**TASK STATEMENT:** Pictures are to be dropped, and only the lines from the one containing "RELAY pin IN1: A5 -> RX" through the end of the data below are to be reproduced as written.

____________________

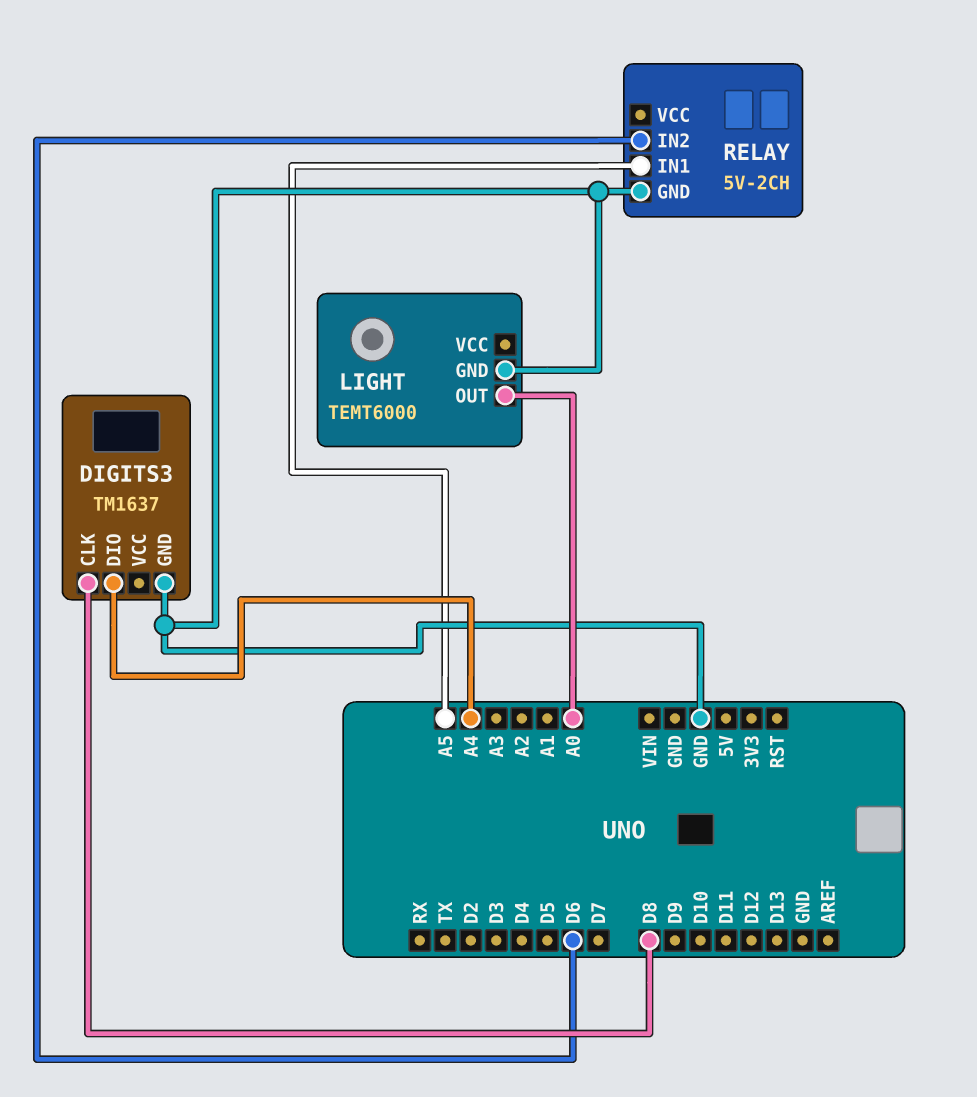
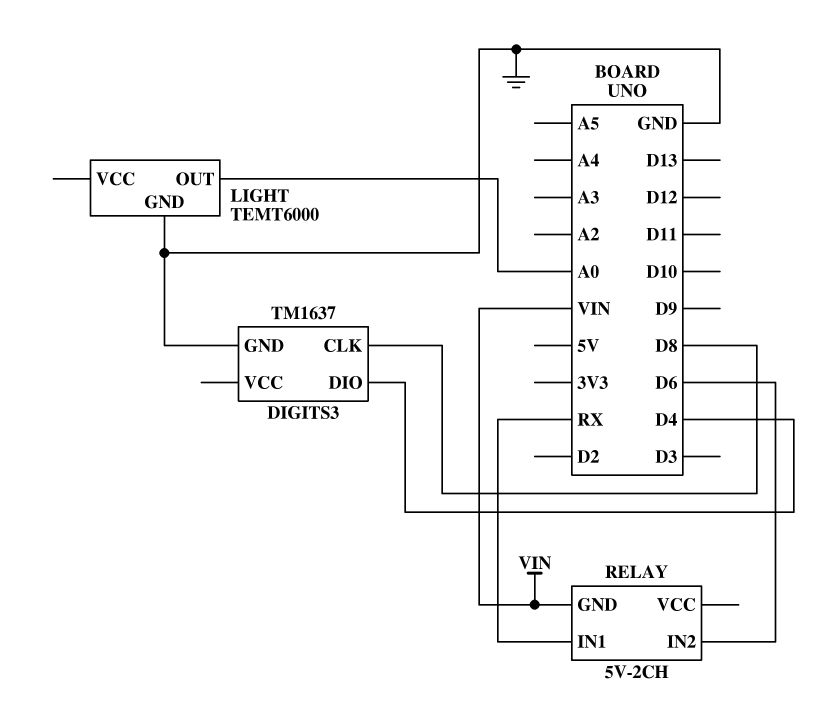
DIGITS3 pin DIO: A4 -> D4
RELAY pin GND: GND -> VIN
RELAY pin IN1: A5 -> RX

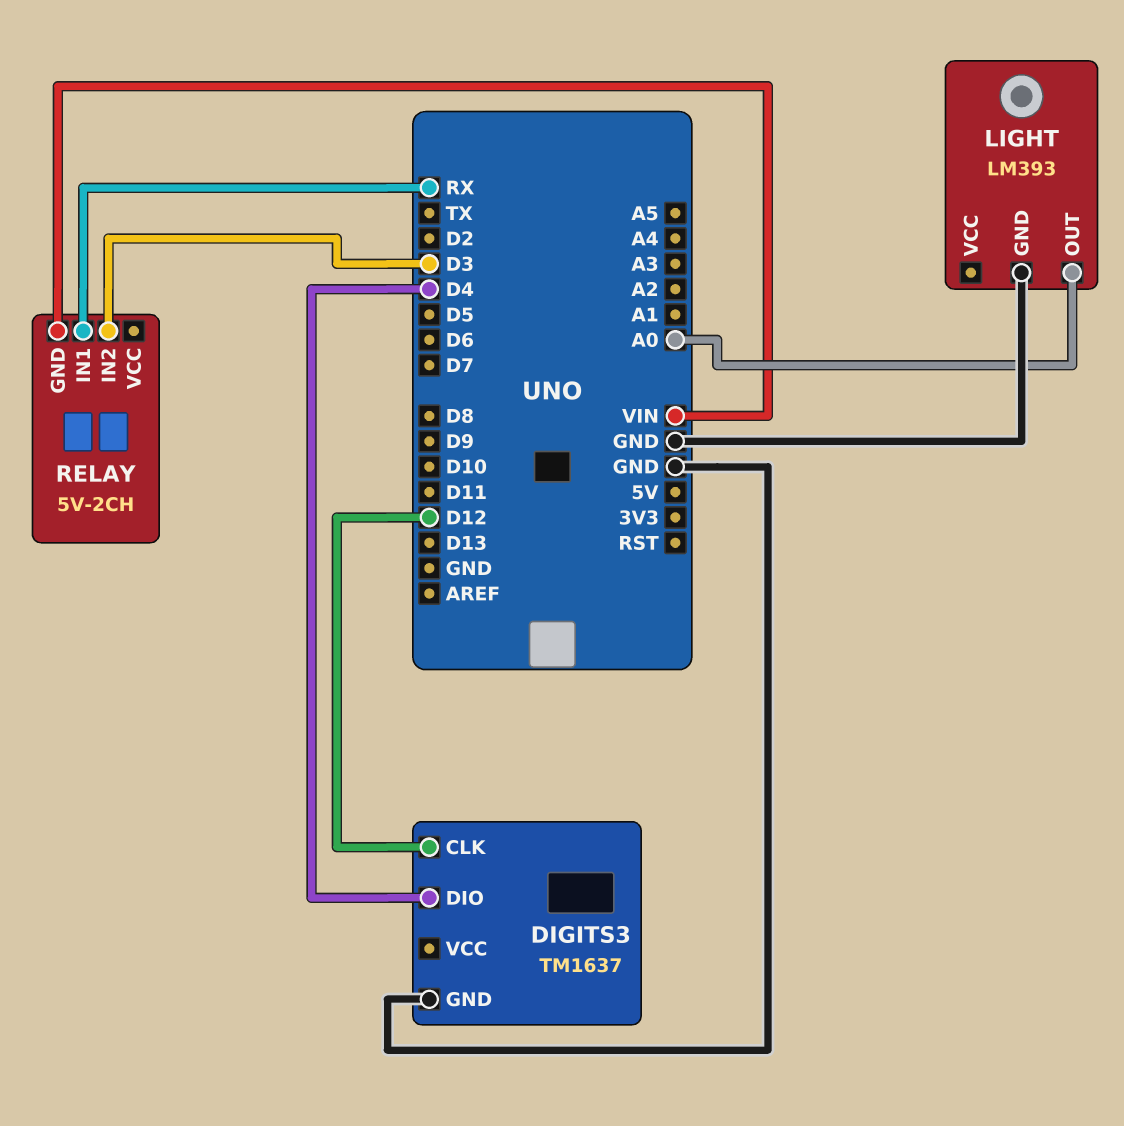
DIGITS3 pin CLK: D8 -> D12
LIGHT: TEMT6000 -> LM393
RELAY pin IN2: D6 -> D3

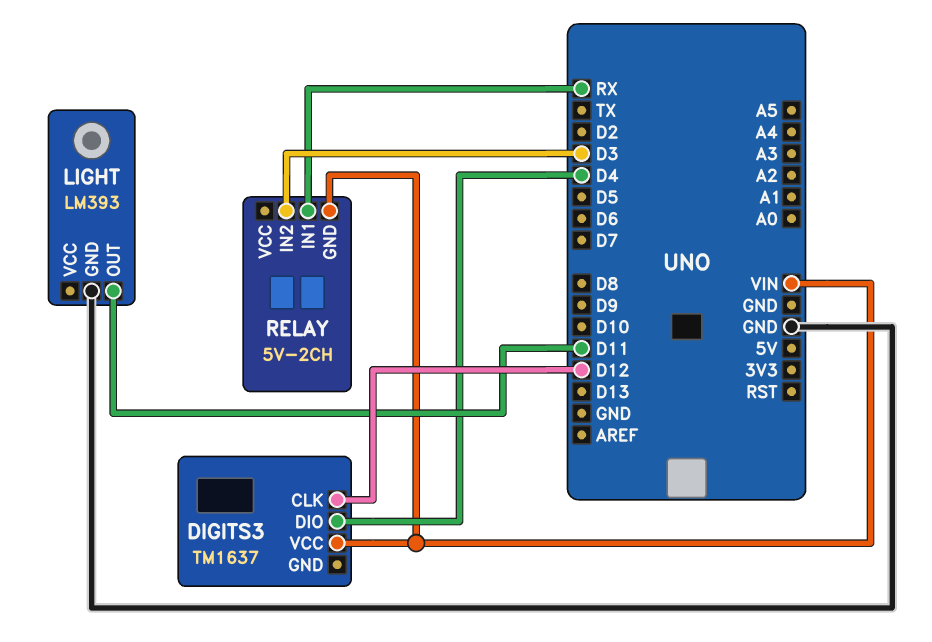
DIGITS3 pin GND: GND -> none
DIGITS3 pin VCC: none -> VIN
LIGHT pin OUT: A0 -> D11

____________________

**ANSWER TO THIS EXERCISE:**
RELAY pin IN1: A5 -> RX

DIGITS3 pin CLK: D8 -> D12
LIGHT: TEMT6000 -> LM393
RELAY pin IN2: D6 -> D3

DIGITS3 pin GND: GND -> none
DIGITS3 pin VCC: none -> VIN
LIGHT pin OUT: A0 -> D11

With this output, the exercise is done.